Every line of the entries below from the one containing "247 to 212 279" to the one containing "198 150 degrees counterclockwise", both ends included, must be written out exactly. No other line belongs in the answer.

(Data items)
*** Block opens ***

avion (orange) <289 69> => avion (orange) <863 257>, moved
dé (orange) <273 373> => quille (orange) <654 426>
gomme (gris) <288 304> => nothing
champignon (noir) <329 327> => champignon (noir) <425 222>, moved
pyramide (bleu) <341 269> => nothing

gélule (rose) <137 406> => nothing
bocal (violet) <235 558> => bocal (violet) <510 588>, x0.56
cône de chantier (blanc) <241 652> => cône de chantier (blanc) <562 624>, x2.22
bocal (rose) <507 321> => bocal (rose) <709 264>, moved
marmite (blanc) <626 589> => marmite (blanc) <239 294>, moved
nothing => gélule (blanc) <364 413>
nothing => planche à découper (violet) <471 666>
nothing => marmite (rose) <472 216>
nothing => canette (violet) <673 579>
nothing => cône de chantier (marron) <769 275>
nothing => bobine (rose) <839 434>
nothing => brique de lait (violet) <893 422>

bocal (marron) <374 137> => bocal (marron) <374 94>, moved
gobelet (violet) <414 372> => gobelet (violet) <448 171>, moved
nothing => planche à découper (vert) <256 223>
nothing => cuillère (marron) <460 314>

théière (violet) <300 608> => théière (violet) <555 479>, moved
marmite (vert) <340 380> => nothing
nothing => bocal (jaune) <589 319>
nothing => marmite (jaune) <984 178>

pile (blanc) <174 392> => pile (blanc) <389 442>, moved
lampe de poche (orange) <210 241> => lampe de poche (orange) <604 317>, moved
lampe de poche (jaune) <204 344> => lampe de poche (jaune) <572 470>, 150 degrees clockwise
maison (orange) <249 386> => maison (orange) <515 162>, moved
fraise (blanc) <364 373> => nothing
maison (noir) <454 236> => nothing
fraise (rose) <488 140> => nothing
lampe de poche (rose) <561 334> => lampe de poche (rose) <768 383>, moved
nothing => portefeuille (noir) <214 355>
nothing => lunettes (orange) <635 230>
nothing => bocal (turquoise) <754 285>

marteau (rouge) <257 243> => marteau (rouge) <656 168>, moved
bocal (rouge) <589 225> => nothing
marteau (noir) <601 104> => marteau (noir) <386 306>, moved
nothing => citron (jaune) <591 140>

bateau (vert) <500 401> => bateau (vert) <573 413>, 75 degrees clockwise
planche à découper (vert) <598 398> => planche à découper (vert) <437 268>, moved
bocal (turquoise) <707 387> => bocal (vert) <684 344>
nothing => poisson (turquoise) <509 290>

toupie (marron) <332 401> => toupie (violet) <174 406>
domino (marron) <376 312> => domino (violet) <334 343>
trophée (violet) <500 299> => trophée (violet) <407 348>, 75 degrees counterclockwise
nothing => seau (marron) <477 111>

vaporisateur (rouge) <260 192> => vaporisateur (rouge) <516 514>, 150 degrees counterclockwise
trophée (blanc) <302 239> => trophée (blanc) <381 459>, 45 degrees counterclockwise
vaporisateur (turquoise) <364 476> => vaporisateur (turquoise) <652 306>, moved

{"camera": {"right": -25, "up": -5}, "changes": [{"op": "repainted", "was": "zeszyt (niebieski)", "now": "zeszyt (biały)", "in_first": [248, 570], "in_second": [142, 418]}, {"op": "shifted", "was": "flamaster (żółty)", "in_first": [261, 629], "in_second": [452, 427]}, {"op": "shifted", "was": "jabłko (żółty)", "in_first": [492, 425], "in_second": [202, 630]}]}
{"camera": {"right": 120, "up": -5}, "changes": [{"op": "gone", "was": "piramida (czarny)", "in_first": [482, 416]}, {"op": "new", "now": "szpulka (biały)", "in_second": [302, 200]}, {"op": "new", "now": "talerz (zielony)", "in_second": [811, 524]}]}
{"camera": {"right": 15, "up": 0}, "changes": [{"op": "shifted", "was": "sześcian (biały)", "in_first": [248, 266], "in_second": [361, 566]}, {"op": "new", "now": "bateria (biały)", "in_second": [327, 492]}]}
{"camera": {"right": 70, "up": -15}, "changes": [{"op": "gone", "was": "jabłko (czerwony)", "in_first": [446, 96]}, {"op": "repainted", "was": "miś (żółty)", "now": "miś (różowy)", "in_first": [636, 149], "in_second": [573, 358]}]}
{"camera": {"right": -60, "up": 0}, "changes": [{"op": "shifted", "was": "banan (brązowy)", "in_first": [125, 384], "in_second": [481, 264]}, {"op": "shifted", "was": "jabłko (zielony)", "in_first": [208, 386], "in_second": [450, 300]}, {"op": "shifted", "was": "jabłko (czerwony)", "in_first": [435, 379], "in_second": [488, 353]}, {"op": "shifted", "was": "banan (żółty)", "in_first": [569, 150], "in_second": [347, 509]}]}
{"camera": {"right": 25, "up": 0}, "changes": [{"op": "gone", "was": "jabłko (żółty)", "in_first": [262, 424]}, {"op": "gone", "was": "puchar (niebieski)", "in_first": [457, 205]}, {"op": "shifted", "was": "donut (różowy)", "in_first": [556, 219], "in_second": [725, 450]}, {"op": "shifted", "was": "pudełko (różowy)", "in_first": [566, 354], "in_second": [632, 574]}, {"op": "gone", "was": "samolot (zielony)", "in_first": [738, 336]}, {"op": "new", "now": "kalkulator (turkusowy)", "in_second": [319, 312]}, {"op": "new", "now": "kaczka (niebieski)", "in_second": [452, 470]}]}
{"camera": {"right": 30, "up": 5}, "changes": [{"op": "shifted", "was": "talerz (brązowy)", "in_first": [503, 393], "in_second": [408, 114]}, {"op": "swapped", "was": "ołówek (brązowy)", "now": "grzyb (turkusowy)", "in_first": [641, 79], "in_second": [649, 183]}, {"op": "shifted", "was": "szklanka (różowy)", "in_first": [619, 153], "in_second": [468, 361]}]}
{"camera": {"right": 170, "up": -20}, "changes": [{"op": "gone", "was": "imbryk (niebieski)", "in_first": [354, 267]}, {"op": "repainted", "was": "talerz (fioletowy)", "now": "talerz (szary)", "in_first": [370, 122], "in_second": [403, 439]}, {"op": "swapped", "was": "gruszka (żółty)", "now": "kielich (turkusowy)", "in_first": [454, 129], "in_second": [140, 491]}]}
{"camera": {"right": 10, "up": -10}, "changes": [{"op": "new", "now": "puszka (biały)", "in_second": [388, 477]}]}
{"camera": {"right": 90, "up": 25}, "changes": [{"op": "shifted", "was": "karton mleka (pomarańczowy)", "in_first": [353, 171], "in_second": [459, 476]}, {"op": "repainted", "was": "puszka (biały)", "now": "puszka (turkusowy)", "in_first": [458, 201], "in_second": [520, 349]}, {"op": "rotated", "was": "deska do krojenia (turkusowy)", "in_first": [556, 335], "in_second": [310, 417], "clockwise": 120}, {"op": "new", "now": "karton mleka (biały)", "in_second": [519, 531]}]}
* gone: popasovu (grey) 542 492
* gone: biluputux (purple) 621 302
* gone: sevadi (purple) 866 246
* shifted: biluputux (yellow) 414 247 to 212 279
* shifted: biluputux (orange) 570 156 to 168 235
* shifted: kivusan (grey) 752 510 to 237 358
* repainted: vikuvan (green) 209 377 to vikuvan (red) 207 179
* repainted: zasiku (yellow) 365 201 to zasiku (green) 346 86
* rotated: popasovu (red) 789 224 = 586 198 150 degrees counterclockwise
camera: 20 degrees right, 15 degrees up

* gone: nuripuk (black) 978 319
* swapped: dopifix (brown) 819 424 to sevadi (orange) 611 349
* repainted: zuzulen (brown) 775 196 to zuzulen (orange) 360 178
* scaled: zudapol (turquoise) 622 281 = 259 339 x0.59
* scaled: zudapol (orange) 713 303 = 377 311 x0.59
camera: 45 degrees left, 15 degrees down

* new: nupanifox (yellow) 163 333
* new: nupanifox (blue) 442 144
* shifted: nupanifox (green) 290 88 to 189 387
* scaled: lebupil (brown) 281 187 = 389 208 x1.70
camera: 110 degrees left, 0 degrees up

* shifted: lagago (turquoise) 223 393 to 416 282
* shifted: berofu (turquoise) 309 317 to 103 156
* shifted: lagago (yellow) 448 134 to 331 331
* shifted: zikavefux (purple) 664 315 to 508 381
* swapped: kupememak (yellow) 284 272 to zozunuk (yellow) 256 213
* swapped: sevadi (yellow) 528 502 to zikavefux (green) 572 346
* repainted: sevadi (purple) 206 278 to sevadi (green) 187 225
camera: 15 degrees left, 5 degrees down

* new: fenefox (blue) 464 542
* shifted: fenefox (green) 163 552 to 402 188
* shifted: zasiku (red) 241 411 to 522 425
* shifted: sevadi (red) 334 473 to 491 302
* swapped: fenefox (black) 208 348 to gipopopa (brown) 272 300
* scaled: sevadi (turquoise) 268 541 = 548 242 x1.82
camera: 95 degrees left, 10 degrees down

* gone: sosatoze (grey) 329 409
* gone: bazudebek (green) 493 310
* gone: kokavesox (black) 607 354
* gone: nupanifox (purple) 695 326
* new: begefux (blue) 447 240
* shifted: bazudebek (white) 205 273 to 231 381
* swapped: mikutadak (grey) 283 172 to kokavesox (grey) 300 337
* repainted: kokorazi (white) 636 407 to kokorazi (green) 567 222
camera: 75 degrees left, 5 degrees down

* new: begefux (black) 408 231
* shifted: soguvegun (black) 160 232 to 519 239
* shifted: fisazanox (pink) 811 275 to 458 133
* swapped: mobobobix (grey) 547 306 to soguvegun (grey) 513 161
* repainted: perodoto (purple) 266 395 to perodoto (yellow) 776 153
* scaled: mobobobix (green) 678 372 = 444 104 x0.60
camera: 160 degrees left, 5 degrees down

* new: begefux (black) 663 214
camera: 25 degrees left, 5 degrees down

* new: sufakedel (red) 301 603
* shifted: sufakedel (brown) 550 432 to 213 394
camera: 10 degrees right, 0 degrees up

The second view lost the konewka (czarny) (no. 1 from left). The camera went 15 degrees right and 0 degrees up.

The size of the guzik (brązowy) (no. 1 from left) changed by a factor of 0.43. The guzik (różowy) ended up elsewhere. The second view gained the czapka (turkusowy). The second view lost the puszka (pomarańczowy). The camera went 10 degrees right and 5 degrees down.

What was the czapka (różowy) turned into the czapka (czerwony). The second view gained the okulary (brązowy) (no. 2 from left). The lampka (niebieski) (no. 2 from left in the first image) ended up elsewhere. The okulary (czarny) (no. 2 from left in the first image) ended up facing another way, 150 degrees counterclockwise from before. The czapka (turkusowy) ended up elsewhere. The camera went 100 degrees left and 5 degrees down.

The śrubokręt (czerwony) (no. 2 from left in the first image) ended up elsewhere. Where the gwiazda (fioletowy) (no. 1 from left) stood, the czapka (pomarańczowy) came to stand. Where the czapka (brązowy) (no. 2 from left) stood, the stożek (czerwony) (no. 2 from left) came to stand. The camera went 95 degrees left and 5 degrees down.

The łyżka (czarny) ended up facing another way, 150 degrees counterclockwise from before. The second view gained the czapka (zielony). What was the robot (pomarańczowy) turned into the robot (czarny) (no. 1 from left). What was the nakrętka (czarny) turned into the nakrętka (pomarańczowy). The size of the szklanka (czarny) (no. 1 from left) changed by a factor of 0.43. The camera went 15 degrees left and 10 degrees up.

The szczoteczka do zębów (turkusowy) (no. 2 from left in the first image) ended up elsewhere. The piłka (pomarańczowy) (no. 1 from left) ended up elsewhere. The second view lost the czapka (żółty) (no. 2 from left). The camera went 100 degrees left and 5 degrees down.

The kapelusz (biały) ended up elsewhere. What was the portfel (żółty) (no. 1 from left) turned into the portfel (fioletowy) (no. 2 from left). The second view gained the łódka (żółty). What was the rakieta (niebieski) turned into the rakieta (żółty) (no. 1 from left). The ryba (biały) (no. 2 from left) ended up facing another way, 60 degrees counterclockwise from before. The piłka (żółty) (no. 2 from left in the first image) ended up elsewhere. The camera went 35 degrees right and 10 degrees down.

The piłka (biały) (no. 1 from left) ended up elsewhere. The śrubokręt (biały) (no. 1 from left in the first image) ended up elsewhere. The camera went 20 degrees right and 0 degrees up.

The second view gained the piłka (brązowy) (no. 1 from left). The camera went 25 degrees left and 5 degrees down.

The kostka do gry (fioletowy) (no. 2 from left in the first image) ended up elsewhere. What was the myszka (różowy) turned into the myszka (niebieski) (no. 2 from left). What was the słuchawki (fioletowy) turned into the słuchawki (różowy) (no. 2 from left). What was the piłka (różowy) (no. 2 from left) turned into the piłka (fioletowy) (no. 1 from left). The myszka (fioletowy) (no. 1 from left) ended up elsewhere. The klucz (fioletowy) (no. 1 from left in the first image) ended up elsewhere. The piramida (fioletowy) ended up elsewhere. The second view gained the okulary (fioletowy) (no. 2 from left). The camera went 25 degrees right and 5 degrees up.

*** Block closes ***

*Solution*.
* shifted: biluputux (yellow) 414 247 to 212 279
* shifted: biluputux (orange) 570 156 to 168 235
* shifted: kivusan (grey) 752 510 to 237 358
* repainted: vikuvan (green) 209 377 to vikuvan (red) 207 179
* repainted: zasiku (yellow) 365 201 to zasiku (green) 346 86
* rotated: popasovu (red) 789 224 = 586 198 150 degrees counterclockwise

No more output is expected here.